_Assignment:_ Below are the records; give again exactly the line with "LIGHT2 pin OUT: A1 -> A5", the line with "PIR3 pin GND: none -> GND", and each line that lies between them, and nothing besides.

_Supplied data:_
*** Begin section ***

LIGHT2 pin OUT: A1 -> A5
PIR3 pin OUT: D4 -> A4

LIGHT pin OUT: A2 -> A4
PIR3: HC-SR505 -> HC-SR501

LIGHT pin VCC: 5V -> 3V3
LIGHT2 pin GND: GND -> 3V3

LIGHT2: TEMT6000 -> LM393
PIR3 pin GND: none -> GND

*** End section ***
*** Begin section ***

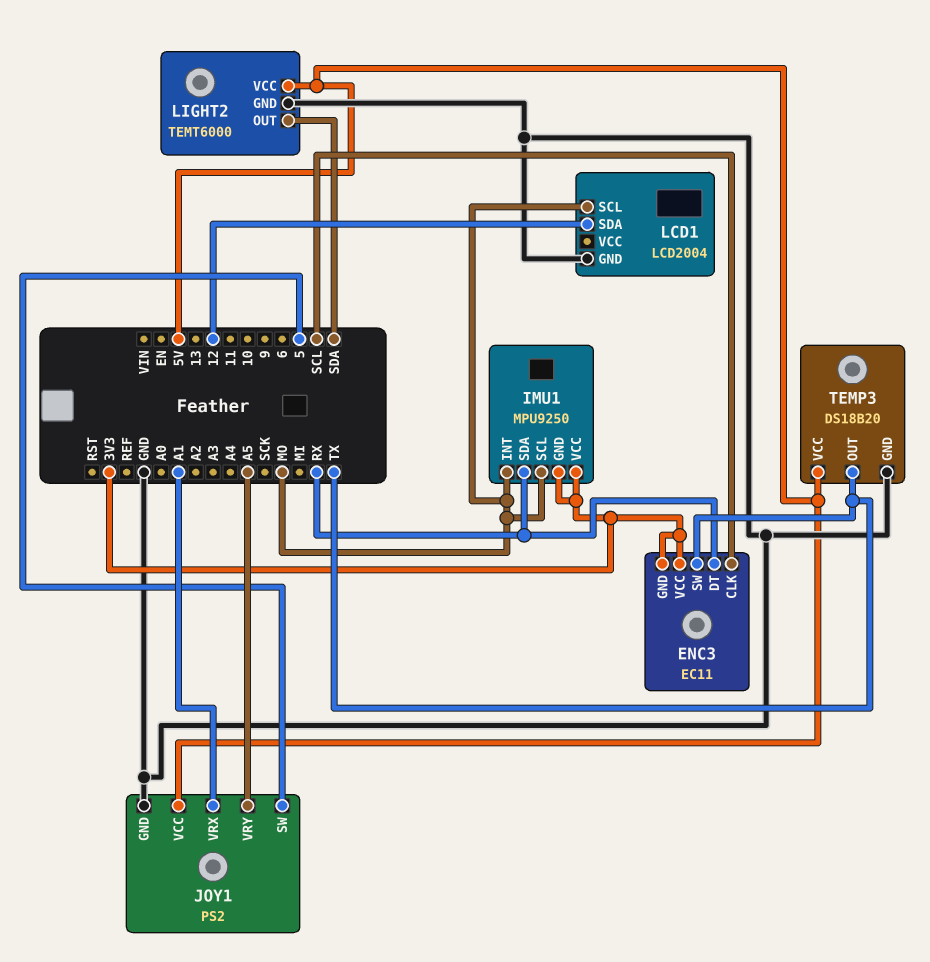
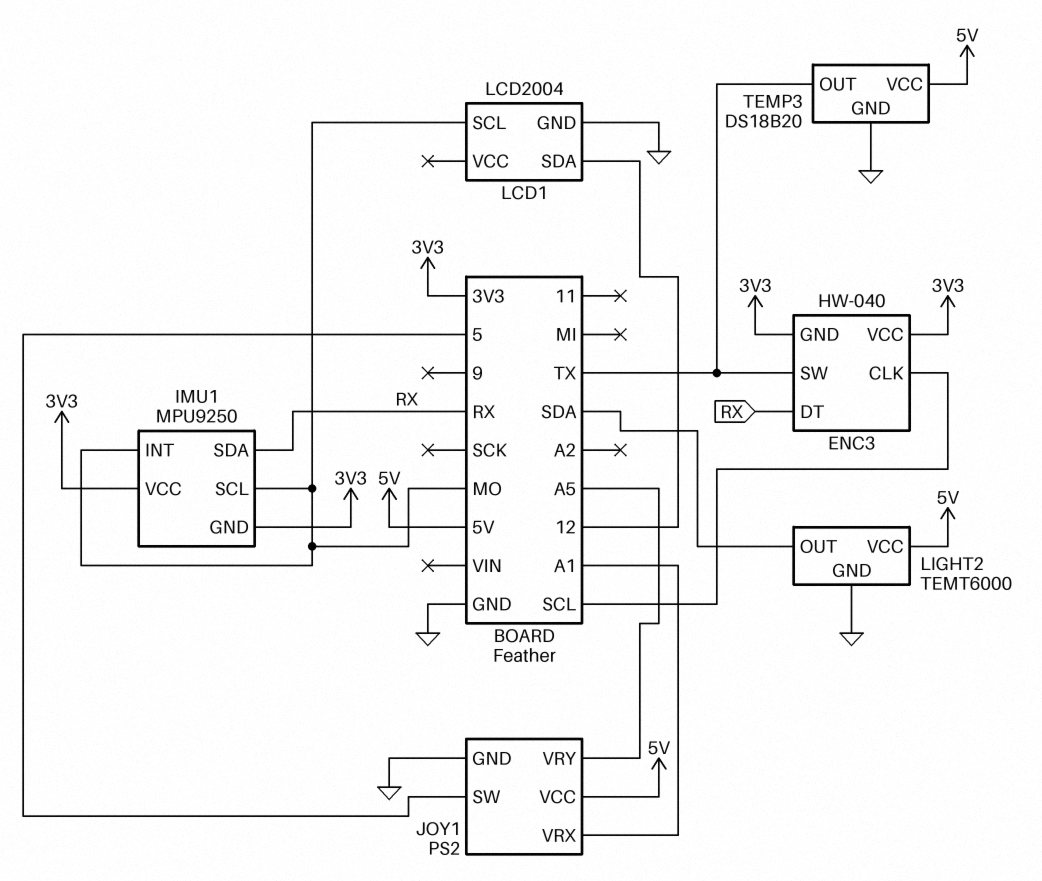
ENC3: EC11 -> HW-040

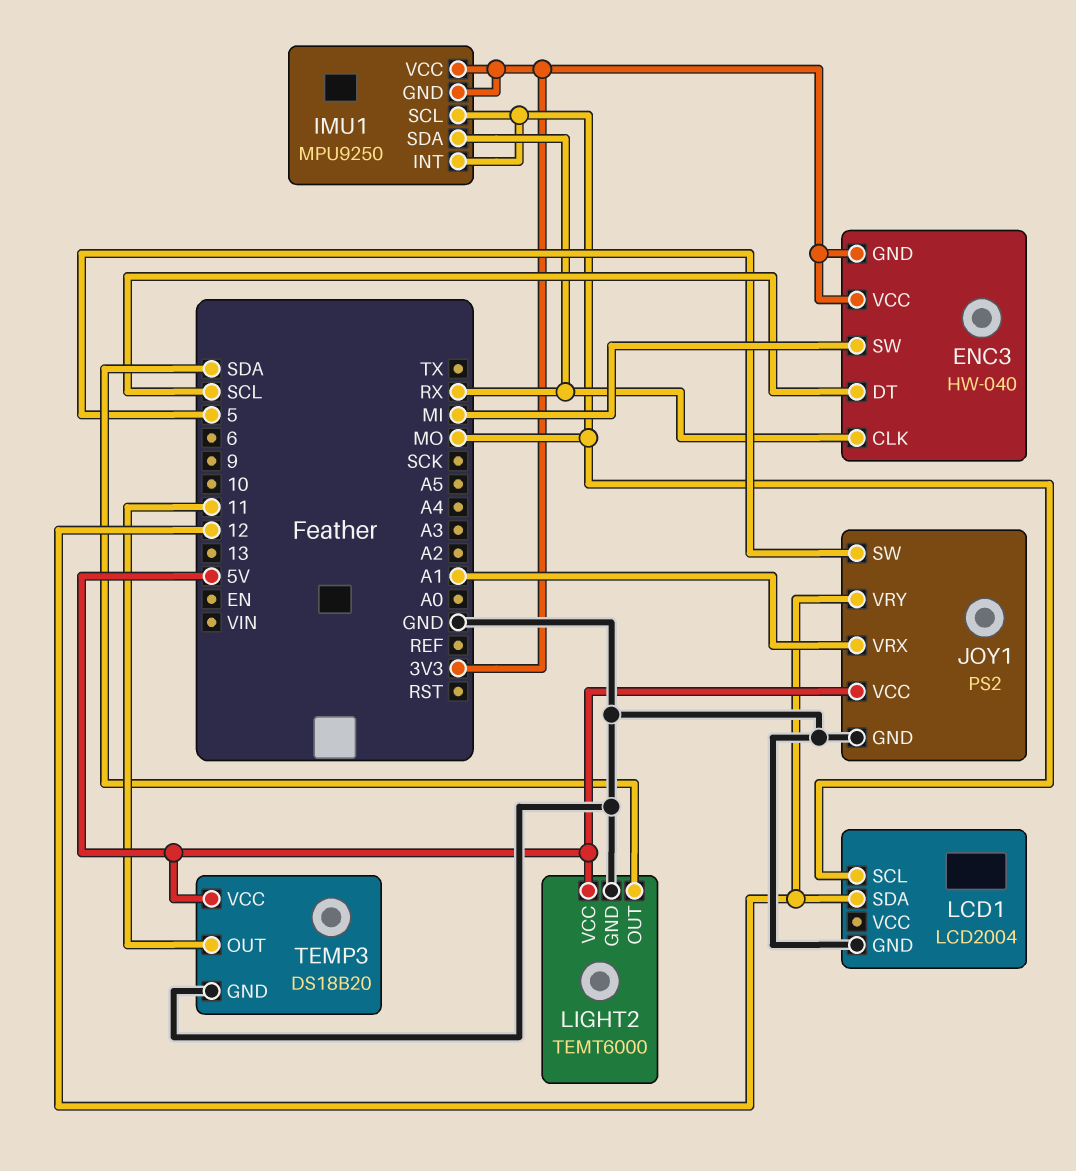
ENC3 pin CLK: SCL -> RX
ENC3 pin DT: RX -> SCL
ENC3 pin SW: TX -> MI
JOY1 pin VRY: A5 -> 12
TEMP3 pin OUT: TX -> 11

*** End section ***
*** Begin section ***

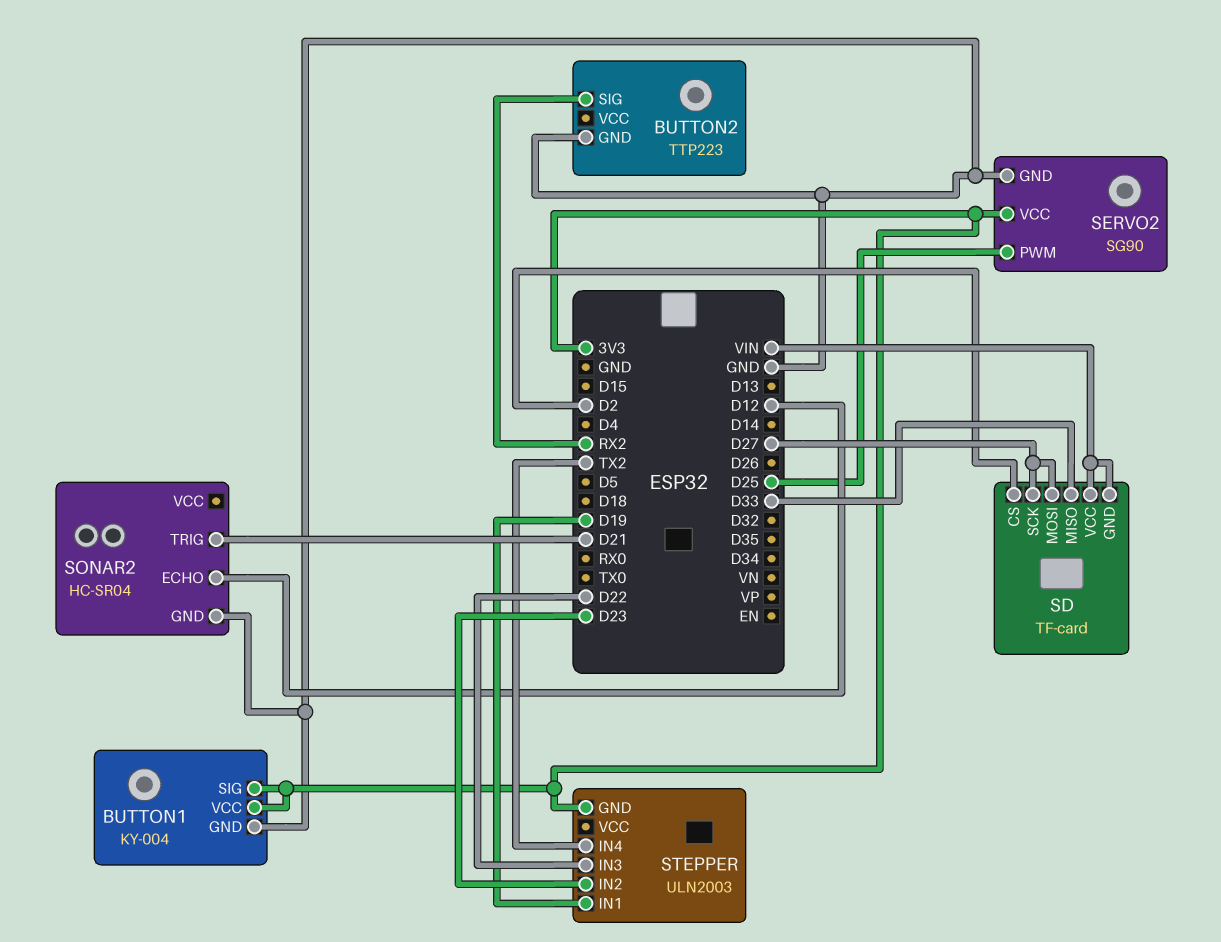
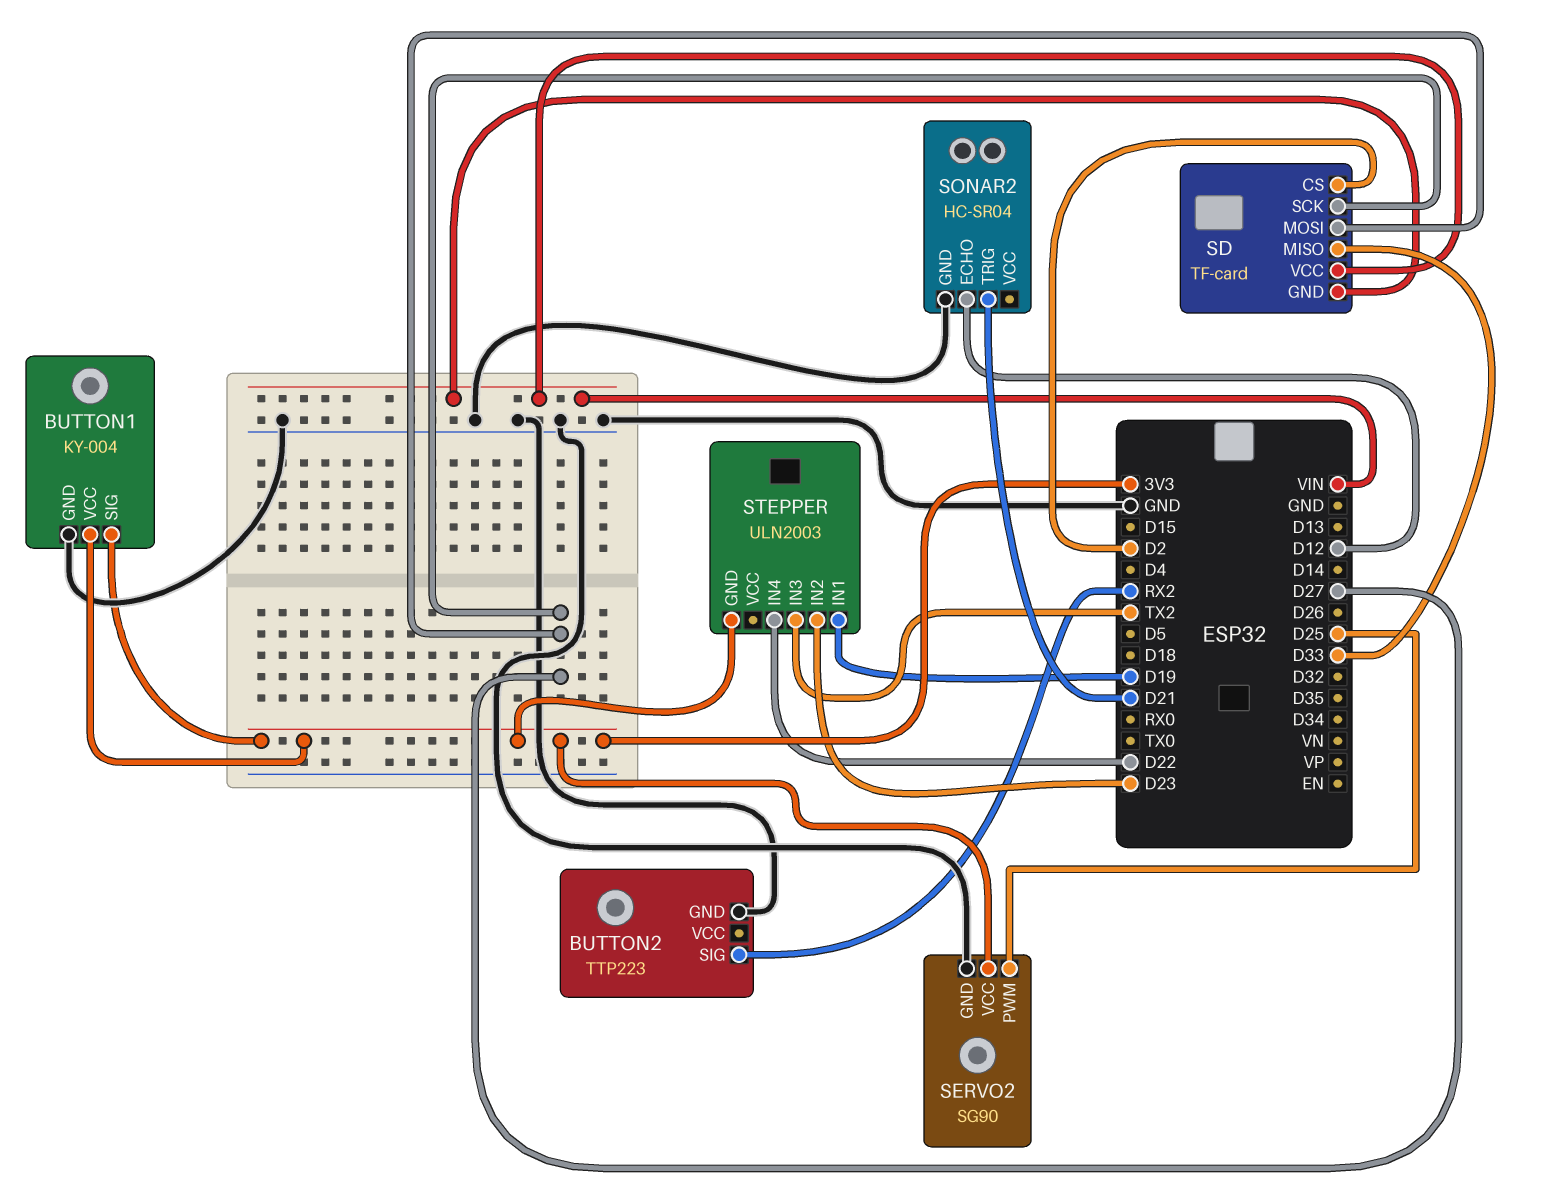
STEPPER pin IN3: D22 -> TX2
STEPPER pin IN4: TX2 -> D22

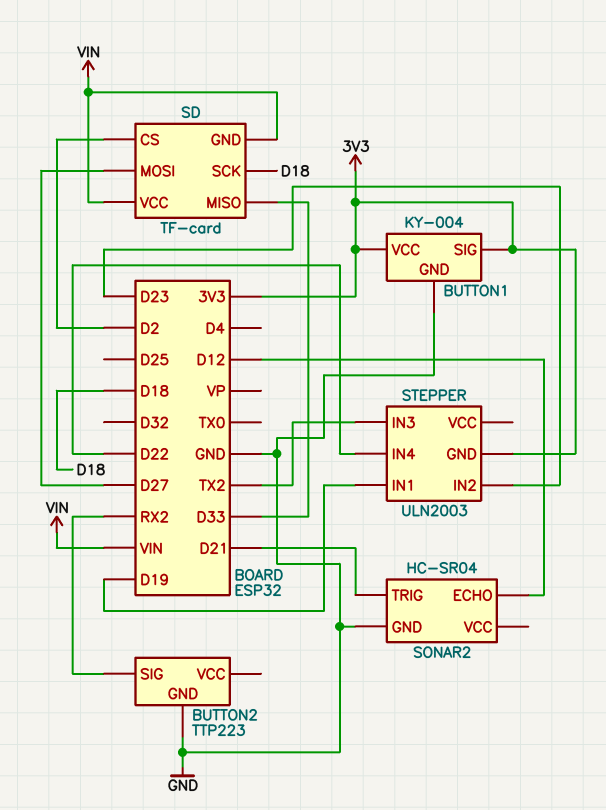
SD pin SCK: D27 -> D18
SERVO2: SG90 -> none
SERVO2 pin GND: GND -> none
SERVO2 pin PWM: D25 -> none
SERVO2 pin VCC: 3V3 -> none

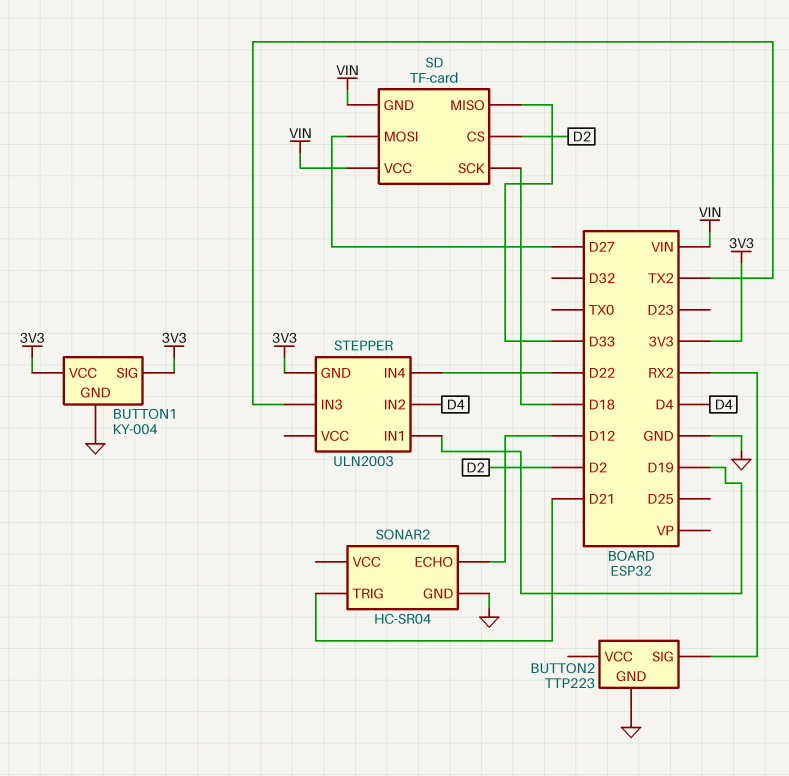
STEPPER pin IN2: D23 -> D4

*** End section ***

_Output of the exercise:_
LIGHT2 pin OUT: A1 -> A5
PIR3 pin OUT: D4 -> A4

LIGHT pin OUT: A2 -> A4
PIR3: HC-SR505 -> HC-SR501

LIGHT pin VCC: 5V -> 3V3
LIGHT2 pin GND: GND -> 3V3

LIGHT2: TEMT6000 -> LM393
PIR3 pin GND: none -> GND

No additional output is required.